### Prompt
Down to the last line, reproduce the data that follows, but skip the pictures.

### Task material
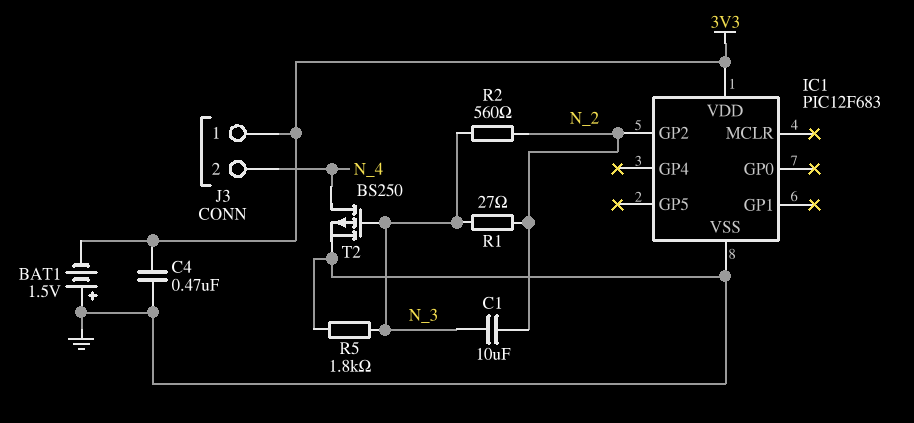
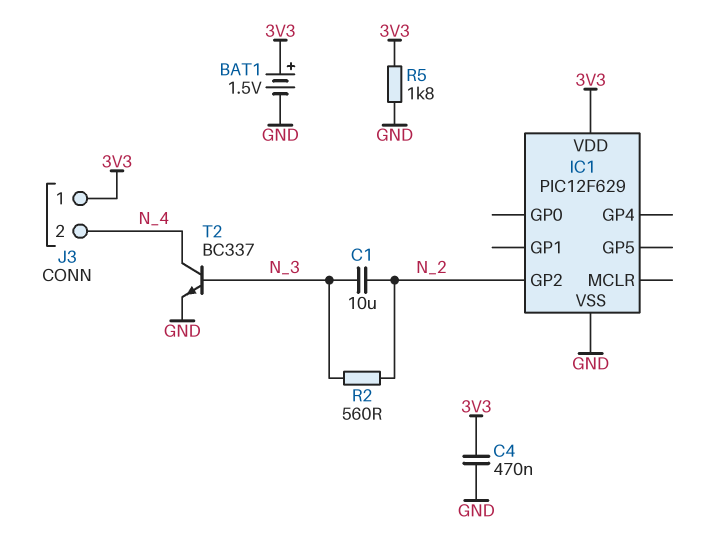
BAT1: 1.5V (plus GND, minus 3V3) -> 1.5V (plus 3V3, minus GND)
IC1: PIC12F683 -> PIC12F629
R1: 27 (N_2, N_3) -> none
R5: 1.8k (GND, N_3) -> 1.8k (3V3, GND)
T2: PMOS BS250 (G N_3, D N_4, S GND) -> NPN BC337 (B N_3, C N_4, E GND)

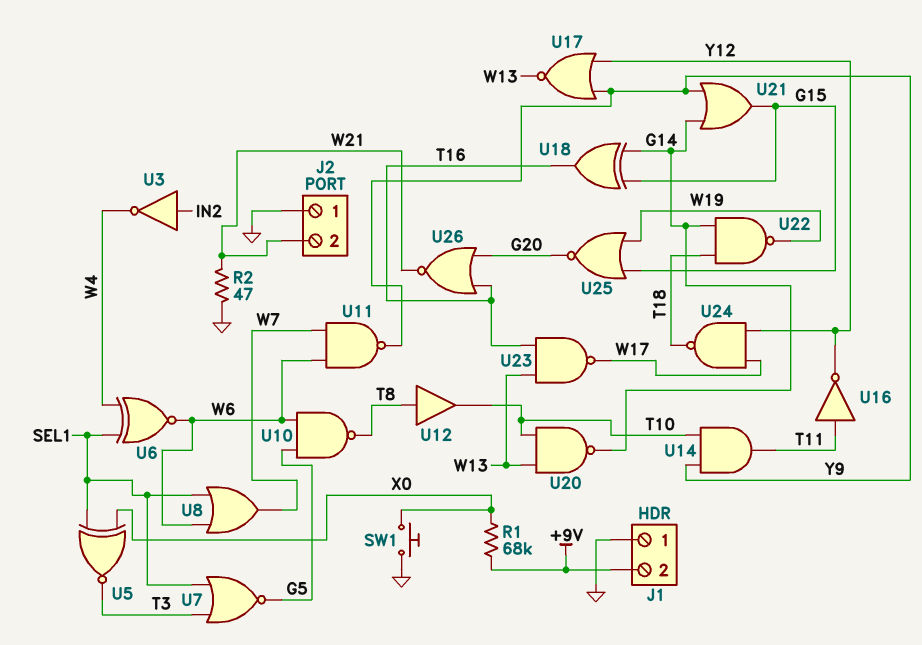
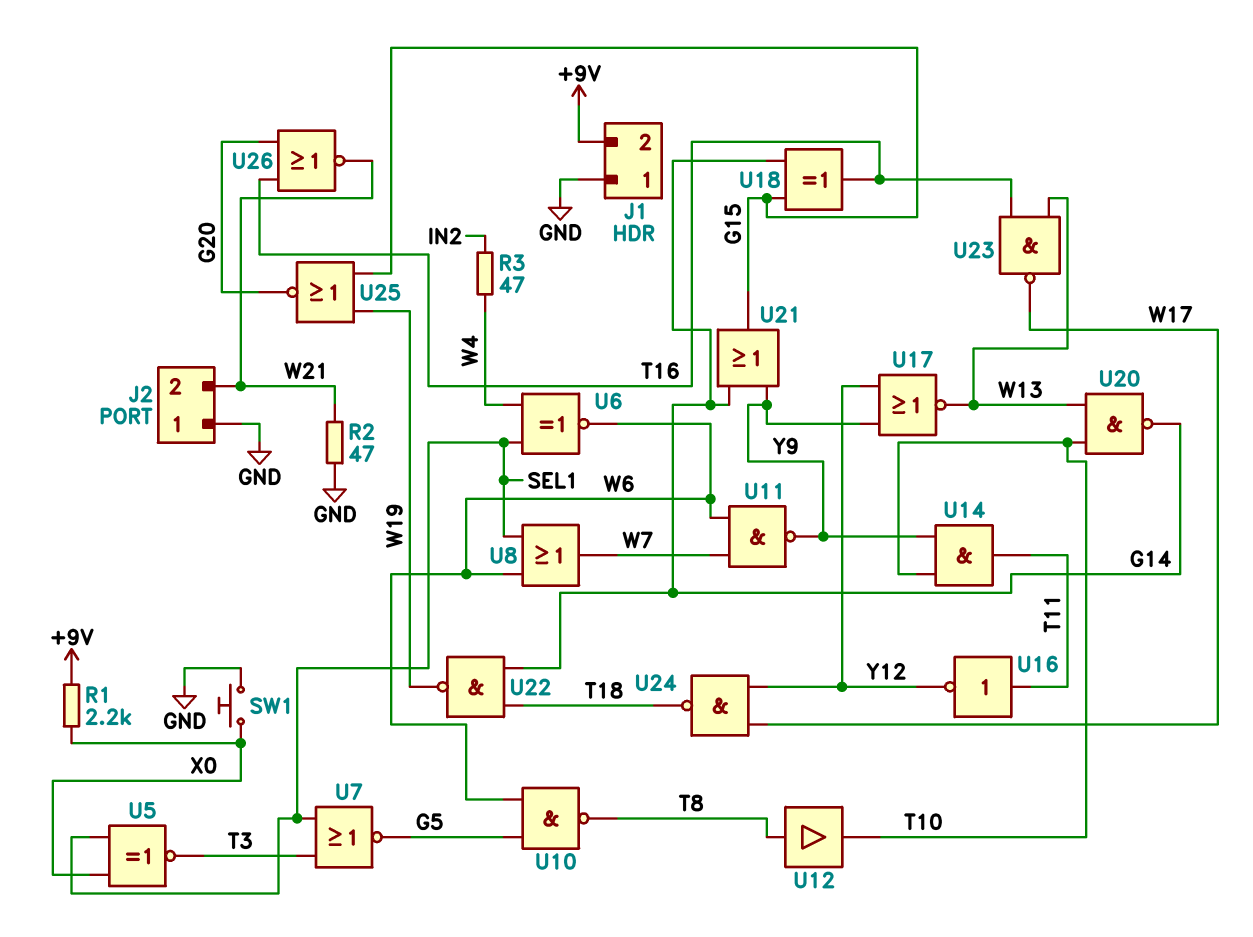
R1: 68k (+9V, X0) -> 2.2k (+9V, X0)
R3: none -> 47 (IN2, W4)
U3: NOT (in IN2, out W4) -> none

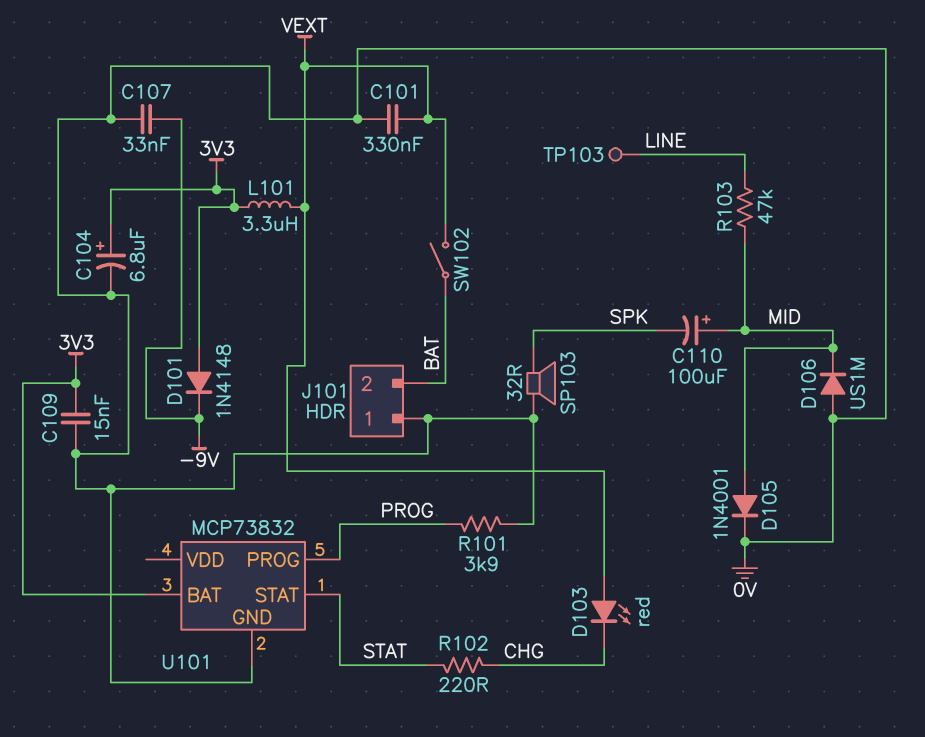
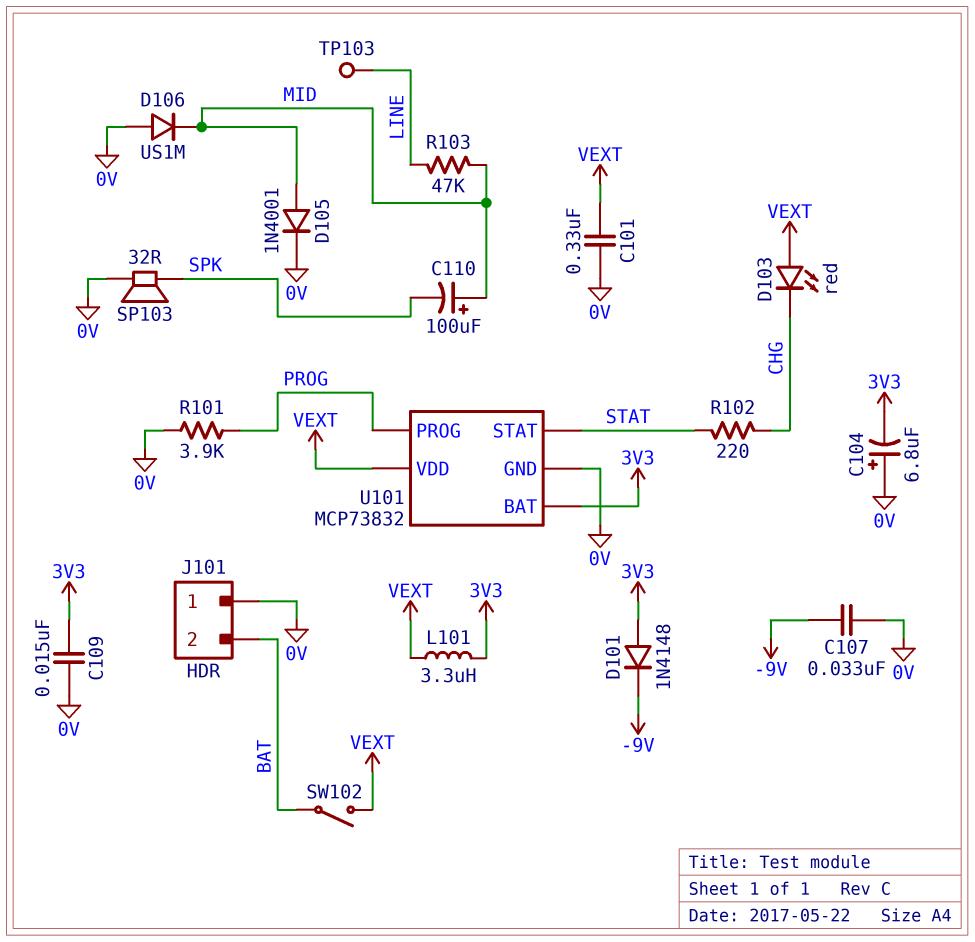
C104: 6.8uF (plus 3V3, minus 0V) -> 6.8uF (plus 0V, minus 3V3)
U101 pin VDD: none -> VEXT

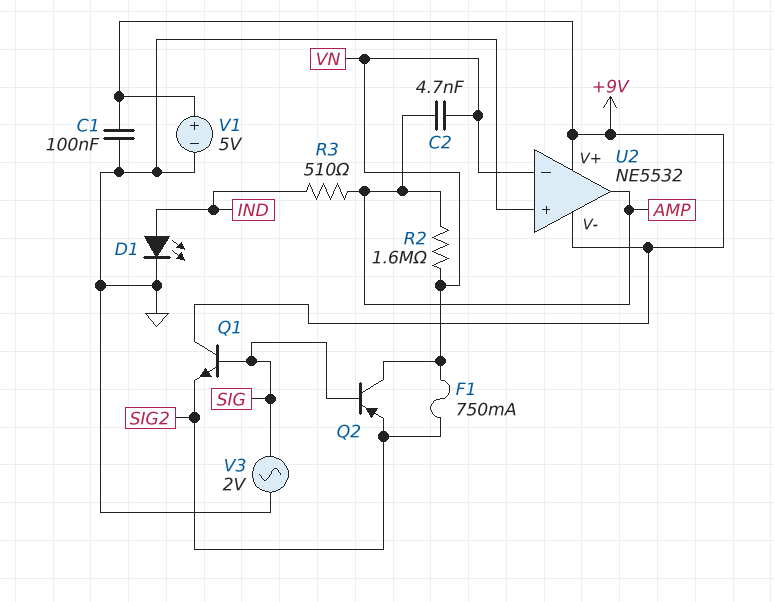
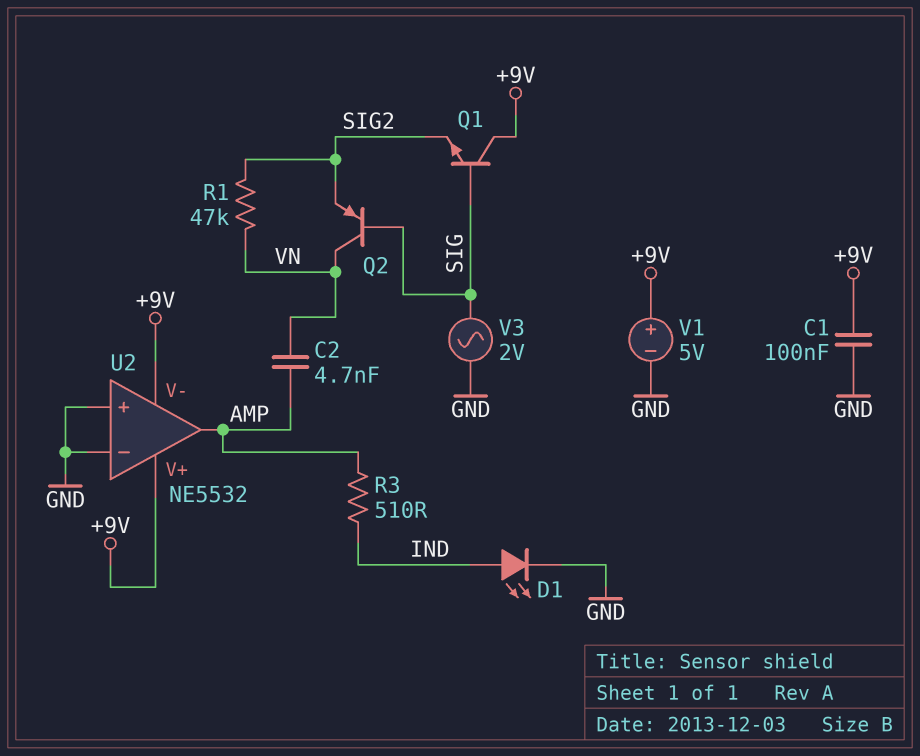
F1: 750mA (SIG2, VN) -> none
R1: none -> 47k (SIG2, VN)
R2: 1.6M (AMP, VN) -> none
U2 pin in-: VN -> GND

### Answer box
BAT1: 1.5V (plus GND, minus 3V3) -> 1.5V (plus 3V3, minus GND)
IC1: PIC12F683 -> PIC12F629
R1: 27 (N_2, N_3) -> none
R5: 1.8k (GND, N_3) -> 1.8k (3V3, GND)
T2: PMOS BS250 (G N_3, D N_4, S GND) -> NPN BC337 (B N_3, C N_4, E GND)

R1: 68k (+9V, X0) -> 2.2k (+9V, X0)
R3: none -> 47 (IN2, W4)
U3: NOT (in IN2, out W4) -> none

C104: 6.8uF (plus 3V3, minus 0V) -> 6.8uF (plus 0V, minus 3V3)
U101 pin VDD: none -> VEXT

F1: 750mA (SIG2, VN) -> none
R1: none -> 47k (SIG2, VN)
R2: 1.6M (AMP, VN) -> none
U2 pin in-: VN -> GND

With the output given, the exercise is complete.